* [Problem to solve]:
All of the records must be given again exactly.

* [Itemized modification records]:
......
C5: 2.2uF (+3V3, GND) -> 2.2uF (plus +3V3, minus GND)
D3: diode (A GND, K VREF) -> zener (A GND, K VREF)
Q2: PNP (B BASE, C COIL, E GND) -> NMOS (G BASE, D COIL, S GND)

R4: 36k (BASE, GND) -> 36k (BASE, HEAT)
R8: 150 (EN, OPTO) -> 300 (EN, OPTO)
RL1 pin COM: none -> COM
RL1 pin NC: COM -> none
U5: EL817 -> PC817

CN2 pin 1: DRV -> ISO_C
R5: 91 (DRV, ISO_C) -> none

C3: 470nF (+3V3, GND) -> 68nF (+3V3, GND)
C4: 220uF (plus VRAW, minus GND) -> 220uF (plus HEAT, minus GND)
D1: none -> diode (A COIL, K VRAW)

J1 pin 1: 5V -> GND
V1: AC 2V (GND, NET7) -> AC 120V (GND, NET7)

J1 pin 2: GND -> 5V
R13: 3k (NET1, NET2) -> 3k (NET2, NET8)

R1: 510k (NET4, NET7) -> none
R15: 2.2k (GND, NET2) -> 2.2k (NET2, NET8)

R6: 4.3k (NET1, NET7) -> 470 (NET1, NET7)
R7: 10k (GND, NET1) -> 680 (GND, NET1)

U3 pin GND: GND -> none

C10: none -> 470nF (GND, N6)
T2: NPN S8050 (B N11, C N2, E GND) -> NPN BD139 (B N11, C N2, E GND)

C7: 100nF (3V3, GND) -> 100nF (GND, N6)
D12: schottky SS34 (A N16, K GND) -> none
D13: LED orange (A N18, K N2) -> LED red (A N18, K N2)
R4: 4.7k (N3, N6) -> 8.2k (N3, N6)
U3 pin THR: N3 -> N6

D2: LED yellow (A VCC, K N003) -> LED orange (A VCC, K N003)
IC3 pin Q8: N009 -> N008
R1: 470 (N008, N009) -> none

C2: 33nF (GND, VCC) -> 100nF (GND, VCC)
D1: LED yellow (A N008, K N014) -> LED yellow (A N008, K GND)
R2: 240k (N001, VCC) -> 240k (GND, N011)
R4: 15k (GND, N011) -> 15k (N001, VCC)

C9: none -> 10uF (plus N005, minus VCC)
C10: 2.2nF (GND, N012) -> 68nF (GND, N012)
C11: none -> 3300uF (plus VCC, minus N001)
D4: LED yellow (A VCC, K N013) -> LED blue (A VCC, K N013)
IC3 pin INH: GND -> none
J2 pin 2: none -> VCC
......
* [Answer for the task]:
C5: 2.2uF (+3V3, GND) -> 2.2uF (plus +3V3, minus GND)
D3: diode (A GND, K VREF) -> zener (A GND, K VREF)
Q2: PNP (B BASE, C COIL, E GND) -> NMOS (G BASE, D COIL, S GND)

R4: 36k (BASE, GND) -> 36k (BASE, HEAT)
R8: 150 (EN, OPTO) -> 300 (EN, OPTO)
RL1 pin COM: none -> COM
RL1 pin NC: COM -> none
U5: EL817 -> PC817

CN2 pin 1: DRV -> ISO_C
R5: 91 (DRV, ISO_C) -> none

C3: 470nF (+3V3, GND) -> 68nF (+3V3, GND)
C4: 220uF (plus VRAW, minus GND) -> 220uF (plus HEAT, minus GND)
D1: none -> diode (A COIL, K VRAW)

J1 pin 1: 5V -> GND
V1: AC 2V (GND, NET7) -> AC 120V (GND, NET7)

J1 pin 2: GND -> 5V
R13: 3k (NET1, NET2) -> 3k (NET2, NET8)

R1: 510k (NET4, NET7) -> none
R15: 2.2k (GND, NET2) -> 2.2k (NET2, NET8)

R6: 4.3k (NET1, NET7) -> 470 (NET1, NET7)
R7: 10k (GND, NET1) -> 680 (GND, NET1)

U3 pin GND: GND -> none

C10: none -> 470nF (GND, N6)
T2: NPN S8050 (B N11, C N2, E GND) -> NPN BD139 (B N11, C N2, E GND)

C7: 100nF (3V3, GND) -> 100nF (GND, N6)
D12: schottky SS34 (A N16, K GND) -> none
D13: LED orange (A N18, K N2) -> LED red (A N18, K N2)
R4: 4.7k (N3, N6) -> 8.2k (N3, N6)
U3 pin THR: N3 -> N6

D2: LED yellow (A VCC, K N003) -> LED orange (A VCC, K N003)
IC3 pin Q8: N009 -> N008
R1: 470 (N008, N009) -> none

C2: 33nF (GND, VCC) -> 100nF (GND, VCC)
D1: LED yellow (A N008, K N014) -> LED yellow (A N008, K GND)
R2: 240k (N001, VCC) -> 240k (GND, N011)
R4: 15k (GND, N011) -> 15k (N001, VCC)

C9: none -> 10uF (plus N005, minus VCC)
C10: 2.2nF (GND, N012) -> 68nF (GND, N012)
C11: none -> 3300uF (plus VCC, minus N001)
D4: LED yellow (A VCC, K N013) -> LED blue (A VCC, K N013)
IC3 pin INH: GND -> none
J2 pin 2: none -> VCC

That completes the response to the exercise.